--- Data shown Enclosed Below ---
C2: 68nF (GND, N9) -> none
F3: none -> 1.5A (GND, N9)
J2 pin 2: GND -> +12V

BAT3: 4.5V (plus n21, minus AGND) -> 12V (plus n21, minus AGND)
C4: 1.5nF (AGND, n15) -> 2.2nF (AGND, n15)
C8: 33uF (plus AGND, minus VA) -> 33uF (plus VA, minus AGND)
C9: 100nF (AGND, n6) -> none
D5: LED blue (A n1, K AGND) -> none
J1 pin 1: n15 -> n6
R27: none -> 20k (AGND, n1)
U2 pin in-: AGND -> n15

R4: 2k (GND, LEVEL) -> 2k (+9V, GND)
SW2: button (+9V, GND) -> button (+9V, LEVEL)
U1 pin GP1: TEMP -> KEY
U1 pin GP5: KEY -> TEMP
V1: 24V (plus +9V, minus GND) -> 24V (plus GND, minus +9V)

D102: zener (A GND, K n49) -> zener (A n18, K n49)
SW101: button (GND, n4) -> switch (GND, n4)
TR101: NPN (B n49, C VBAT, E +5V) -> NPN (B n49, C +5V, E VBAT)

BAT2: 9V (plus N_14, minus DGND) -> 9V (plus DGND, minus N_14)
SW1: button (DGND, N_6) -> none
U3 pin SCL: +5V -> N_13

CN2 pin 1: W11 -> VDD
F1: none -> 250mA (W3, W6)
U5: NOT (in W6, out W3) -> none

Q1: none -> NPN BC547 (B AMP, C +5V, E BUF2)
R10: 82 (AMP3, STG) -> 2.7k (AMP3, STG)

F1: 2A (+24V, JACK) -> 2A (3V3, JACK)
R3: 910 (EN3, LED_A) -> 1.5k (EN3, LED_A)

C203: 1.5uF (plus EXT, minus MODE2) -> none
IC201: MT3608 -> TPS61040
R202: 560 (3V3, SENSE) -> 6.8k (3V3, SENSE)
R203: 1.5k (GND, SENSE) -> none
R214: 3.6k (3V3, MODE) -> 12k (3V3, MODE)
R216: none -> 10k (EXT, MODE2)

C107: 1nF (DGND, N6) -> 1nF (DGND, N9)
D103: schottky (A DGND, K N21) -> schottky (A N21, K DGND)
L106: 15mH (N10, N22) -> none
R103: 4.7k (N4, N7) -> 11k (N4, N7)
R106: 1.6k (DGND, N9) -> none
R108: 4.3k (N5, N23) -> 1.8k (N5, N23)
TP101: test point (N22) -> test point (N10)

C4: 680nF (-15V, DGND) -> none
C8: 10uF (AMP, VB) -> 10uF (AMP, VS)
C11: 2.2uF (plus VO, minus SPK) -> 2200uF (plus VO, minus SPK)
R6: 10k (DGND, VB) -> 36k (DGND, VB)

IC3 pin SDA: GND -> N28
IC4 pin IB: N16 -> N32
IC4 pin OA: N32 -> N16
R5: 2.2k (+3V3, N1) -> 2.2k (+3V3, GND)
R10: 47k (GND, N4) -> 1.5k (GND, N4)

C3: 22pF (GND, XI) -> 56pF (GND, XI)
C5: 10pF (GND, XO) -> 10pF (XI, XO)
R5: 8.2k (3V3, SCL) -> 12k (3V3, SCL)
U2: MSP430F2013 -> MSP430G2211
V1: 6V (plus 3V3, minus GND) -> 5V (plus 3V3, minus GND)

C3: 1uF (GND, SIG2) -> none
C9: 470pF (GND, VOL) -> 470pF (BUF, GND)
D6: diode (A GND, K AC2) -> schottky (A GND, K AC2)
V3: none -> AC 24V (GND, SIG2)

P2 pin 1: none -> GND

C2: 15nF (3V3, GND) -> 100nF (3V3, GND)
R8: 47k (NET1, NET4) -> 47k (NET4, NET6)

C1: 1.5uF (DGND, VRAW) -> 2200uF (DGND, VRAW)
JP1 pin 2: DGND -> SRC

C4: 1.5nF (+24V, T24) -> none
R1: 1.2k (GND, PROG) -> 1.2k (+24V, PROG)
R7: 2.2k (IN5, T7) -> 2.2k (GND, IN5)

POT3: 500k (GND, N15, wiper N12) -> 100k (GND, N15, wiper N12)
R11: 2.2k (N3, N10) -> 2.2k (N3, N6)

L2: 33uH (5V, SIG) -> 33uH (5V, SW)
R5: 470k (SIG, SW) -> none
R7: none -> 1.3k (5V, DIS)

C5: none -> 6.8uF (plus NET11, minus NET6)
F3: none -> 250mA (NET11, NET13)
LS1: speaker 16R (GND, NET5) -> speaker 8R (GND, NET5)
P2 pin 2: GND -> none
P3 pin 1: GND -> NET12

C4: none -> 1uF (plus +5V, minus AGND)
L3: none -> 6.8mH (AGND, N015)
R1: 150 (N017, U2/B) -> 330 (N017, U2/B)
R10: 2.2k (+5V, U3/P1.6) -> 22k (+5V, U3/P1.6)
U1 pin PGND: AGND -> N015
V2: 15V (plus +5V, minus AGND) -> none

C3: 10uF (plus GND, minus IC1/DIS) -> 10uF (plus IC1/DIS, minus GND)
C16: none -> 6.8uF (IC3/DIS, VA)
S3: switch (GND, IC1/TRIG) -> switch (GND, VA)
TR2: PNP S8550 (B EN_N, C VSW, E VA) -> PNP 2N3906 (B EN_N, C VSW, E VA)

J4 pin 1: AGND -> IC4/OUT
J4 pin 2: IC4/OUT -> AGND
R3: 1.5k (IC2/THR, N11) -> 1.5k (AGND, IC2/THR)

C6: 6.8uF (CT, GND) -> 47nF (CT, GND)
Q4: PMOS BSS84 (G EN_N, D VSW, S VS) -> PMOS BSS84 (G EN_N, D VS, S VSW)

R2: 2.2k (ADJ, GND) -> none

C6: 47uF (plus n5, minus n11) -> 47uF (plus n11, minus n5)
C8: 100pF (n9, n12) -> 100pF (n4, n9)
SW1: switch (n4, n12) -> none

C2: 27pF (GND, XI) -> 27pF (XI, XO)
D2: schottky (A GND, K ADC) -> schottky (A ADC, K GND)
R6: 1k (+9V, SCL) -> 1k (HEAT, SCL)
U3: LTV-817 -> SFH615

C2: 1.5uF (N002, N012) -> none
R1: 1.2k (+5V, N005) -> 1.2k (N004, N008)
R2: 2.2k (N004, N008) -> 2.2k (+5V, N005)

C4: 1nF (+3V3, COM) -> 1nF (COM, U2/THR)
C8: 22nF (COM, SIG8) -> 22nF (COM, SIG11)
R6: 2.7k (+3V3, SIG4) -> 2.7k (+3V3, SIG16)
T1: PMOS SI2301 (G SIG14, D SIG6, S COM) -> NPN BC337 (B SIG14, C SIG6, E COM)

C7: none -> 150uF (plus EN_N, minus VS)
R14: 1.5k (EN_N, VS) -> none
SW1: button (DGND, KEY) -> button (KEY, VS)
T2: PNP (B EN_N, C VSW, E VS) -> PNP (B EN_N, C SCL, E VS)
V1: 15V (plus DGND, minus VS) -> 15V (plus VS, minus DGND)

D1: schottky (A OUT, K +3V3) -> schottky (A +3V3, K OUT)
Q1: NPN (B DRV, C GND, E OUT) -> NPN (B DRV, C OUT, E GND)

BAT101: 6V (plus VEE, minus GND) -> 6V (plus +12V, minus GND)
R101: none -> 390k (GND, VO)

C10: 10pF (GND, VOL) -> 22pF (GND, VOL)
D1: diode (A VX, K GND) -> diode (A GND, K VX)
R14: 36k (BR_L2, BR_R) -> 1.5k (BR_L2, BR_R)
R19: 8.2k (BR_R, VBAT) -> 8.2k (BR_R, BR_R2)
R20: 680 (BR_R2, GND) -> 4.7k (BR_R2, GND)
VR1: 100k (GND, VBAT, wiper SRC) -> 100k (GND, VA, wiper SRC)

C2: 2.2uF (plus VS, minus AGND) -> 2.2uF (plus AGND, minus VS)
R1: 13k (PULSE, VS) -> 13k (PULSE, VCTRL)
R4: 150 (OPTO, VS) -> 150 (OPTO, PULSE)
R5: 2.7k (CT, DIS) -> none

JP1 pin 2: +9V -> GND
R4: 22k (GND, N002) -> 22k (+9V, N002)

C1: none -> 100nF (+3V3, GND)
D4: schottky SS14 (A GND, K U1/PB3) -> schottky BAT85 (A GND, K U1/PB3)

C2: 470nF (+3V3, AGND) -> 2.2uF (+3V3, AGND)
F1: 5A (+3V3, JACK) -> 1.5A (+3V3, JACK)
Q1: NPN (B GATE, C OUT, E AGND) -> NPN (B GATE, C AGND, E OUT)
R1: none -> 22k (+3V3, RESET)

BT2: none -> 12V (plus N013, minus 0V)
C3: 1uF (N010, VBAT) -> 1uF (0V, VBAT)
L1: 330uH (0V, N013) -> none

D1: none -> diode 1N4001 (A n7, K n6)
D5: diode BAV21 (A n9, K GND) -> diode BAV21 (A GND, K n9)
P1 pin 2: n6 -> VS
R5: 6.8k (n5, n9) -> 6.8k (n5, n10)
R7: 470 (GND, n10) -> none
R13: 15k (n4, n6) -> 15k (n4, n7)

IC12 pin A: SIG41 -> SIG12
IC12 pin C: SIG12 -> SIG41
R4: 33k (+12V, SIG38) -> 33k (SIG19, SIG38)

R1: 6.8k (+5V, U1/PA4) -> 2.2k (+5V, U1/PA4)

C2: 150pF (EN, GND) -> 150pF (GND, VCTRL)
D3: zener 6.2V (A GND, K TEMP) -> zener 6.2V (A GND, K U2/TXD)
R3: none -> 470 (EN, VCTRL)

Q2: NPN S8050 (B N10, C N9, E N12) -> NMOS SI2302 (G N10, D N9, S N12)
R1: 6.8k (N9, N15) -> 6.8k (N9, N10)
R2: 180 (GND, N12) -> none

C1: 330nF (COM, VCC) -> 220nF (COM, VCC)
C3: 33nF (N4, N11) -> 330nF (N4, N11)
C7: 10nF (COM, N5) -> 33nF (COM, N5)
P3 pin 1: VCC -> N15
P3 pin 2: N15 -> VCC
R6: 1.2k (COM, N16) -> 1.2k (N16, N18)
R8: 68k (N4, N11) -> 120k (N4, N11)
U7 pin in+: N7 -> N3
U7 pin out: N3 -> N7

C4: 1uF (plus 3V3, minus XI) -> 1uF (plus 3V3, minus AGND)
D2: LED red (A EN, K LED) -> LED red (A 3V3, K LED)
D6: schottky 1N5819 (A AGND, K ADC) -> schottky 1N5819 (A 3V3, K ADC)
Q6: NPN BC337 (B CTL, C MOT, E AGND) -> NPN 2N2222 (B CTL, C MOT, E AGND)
--- End of Enclosed Data shown ---
# [Exercise instructions]
Look through the records and gather every line containing "SENSE".

# [Exercise response]
R202: 560 (3V3, SENSE) -> 6.8k (3V3, SENSE)
R203: 1.5k (GND, SENSE) -> none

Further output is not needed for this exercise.